Arrange the lines below as a Markdown table with two columns, Row and Line. Number each row and leave out the blank lines.

> _SOURCE RECORDS_:
· · · · · · ·

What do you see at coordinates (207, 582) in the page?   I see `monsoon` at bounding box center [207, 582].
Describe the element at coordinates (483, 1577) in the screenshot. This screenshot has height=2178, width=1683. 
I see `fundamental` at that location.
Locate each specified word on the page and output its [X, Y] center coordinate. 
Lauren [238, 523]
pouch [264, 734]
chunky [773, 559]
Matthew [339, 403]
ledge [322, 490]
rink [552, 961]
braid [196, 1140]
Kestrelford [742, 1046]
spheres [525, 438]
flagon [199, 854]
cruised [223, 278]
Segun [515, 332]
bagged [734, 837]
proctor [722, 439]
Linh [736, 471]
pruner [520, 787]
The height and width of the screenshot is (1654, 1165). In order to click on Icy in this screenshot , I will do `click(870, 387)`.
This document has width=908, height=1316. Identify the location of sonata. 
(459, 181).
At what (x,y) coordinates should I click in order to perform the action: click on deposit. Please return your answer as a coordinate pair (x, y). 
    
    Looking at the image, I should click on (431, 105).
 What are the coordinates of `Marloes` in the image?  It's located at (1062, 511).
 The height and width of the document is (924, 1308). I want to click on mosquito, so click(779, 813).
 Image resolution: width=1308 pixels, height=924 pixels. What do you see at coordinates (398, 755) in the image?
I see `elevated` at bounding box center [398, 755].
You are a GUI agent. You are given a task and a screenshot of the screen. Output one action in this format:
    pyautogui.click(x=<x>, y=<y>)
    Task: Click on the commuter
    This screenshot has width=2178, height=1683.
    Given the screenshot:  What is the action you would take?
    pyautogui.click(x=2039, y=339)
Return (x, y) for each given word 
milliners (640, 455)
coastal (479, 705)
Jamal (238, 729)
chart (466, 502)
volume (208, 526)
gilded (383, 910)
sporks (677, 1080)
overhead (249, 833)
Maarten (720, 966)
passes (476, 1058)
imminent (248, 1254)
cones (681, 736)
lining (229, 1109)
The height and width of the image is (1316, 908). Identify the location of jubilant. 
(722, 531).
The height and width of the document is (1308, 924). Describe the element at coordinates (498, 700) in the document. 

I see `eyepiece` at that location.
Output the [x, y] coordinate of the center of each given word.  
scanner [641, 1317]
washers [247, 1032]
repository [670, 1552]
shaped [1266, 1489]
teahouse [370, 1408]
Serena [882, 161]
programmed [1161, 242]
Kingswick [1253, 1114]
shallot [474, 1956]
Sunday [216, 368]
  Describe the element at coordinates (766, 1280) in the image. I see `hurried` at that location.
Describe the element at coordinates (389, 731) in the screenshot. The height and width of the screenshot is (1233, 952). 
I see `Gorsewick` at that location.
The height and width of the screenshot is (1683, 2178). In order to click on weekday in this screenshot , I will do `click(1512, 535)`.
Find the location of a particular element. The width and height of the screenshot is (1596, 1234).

· · · · · · ·

> _RESPONSE FOR THIS EXERCISE_:
| Row | Line |
|---|---|
| 1 | What do you see at coordinates (207, 582) in the page?   I see `monsoon` at bounding box center [207, 582]. |
| 2 | Describe the element at coordinates (483, 1577) in the screenshot. This screenshot has height=2178, width=1683.  |
| 3 | I see `fundamental` at that location. |
| 4 | Locate each specified word on the page and output its [X, Y] center coordinate.  |
| 5 | Lauren [238, 523] |
| 6 | pouch [264, 734] |
| 7 | chunky [773, 559] |
| 8 | Matthew [339, 403] |
| 9 | ledge [322, 490] |
| 10 | rink [552, 961] |
| 11 | braid [196, 1140] |
| 12 | Kestrelford [742, 1046] |
| 13 | spheres [525, 438] |
| 14 | flagon [199, 854] |
| 15 | cruised [223, 278] |
| 16 | Segun [515, 332] |
| 17 | bagged [734, 837] |
| 18 | proctor [722, 439] |
| 19 | Linh [736, 471] |
| 20 | pruner [520, 787] |
| 21 | The height and width of the screenshot is (1654, 1165). In order to click on Icy in this screenshot , I will do `click(870, 387)`. |
| 22 | This document has width=908, height=1316. Identify the location of sonata.  |
| 23 | (459, 181). |
| 24 | At what (x,y) coordinates should I click in order to perform the action: click on deposit. Please return your answer as a coordinate pair (x, y).  |
| 25 |     Looking at the image, I should click on (431, 105). |
| 26 |  What are the coordinates of `Marloes` in the image?  It's located at (1062, 511). |
| 27 |  The height and width of the document is (924, 1308). I want to click on mosquito, so click(779, 813). |
| 28 |  Image resolution: width=1308 pixels, height=924 pixels. What do you see at coordinates (398, 755) in the image? |
| 29 | I see `elevated` at bounding box center [398, 755]. |
| 30 | You are a GUI agent. You are given a task and a screenshot of the screen. Output one action in this format: |
| 31 |     pyautogui.click(x=<x>, y=<y>) |
| 32 |     Task: Click on the commuter |
| 33 |     This screenshot has width=2178, height=1683. |
| 34 |     Given the screenshot:  What is the action you would take? |
| 35 |     pyautogui.click(x=2039, y=339) |
| 36 | Return (x, y) for each given word  |
| 37 | milliners (640, 455) |
| 38 | coastal (479, 705) |
| 39 | Jamal (238, 729) |
| 40 | chart (466, 502) |
| 41 | volume (208, 526) |
| 42 | gilded (383, 910) |
| 43 | sporks (677, 1080) |
| 44 | overhead (249, 833) |
| 45 | Maarten (720, 966) |
| 46 | passes (476, 1058) |
| 47 | imminent (248, 1254) |
| 48 | cones (681, 736) |
| 49 | lining (229, 1109) |
| 50 | The height and width of the image is (1316, 908). Identify the location of jubilant.  |
| 51 | (722, 531). |
| 52 | The height and width of the document is (1308, 924). Describe the element at coordinates (498, 700) in the document.  |
| 53 | I see `eyepiece` at that location. |
| 54 | Output the [x, y] coordinate of the center of each given word.   |
| 55 | scanner [641, 1317] |
| 56 | washers [247, 1032] |
| 57 | repository [670, 1552] |
| 58 | shaped [1266, 1489] |
| 59 | teahouse [370, 1408] |
| 60 | Serena [882, 161] |
| 61 | programmed [1161, 242] |
| 62 | Kingswick [1253, 1114] |
| 63 | shallot [474, 1956] |
| 64 | Sunday [216, 368] |
| 65 |   Describe the element at coordinates (766, 1280) in the image. I see `hurried` at that location. |
| 66 | Describe the element at coordinates (389, 731) in the screenshot. The height and width of the screenshot is (1233, 952).  |
| 67 | I see `Gorsewick` at that location. |
| 68 | The height and width of the screenshot is (1683, 2178). In order to click on weekday in this screenshot , I will do `click(1512, 535)`. |
| 69 | Find the location of a particular element. The width and height of the screenshot is (1596, 1234). |